Assignment
Retype each line below precisely and omit all images.

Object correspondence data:
>>>>>

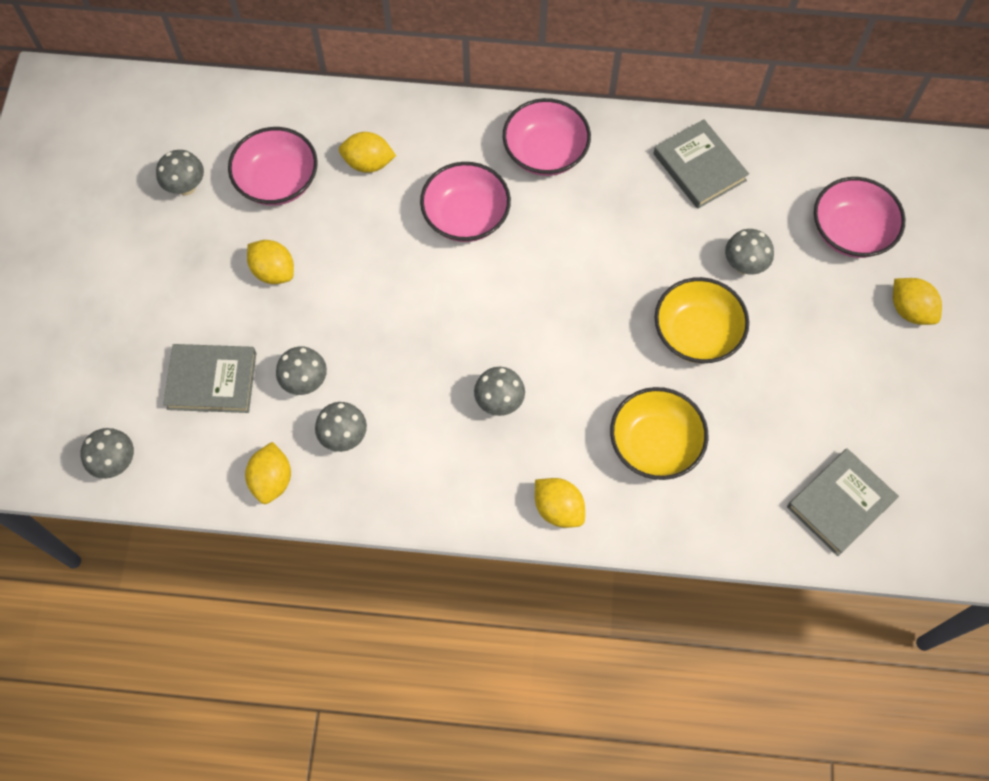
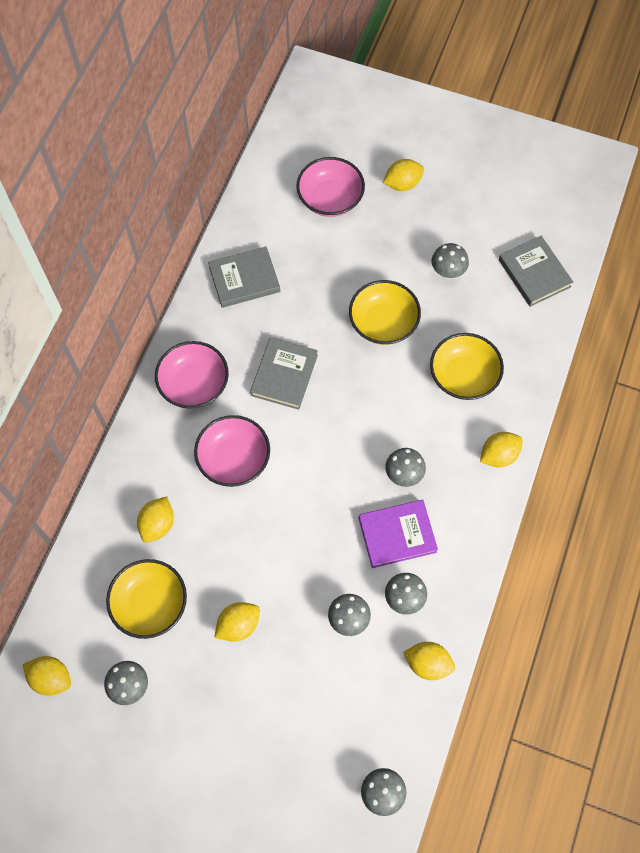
camera: 75 degrees left, 0 degrees up
(181, 115) = (51, 678): none -> yellow lemon
(212, 381) = (327, 697): grey book -> grey book (284, 375)
(278, 181) = (150, 604): pink bowl -> yellow bowl
(420, 412) = (397, 535): none -> purple book
(744, 265) = (337, 275): grey mushroom -> grey mushroom (447, 272)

<<<<<

Solved problem
camera: 75 degrees left, 0 degrees up
(181, 115) = (51, 678): none -> yellow lemon
(212, 381) = (327, 697): grey book -> grey book (284, 375)
(278, 181) = (150, 604): pink bowl -> yellow bowl
(420, 412) = (397, 535): none -> purple book
(744, 265) = (337, 275): grey mushroom -> grey mushroom (447, 272)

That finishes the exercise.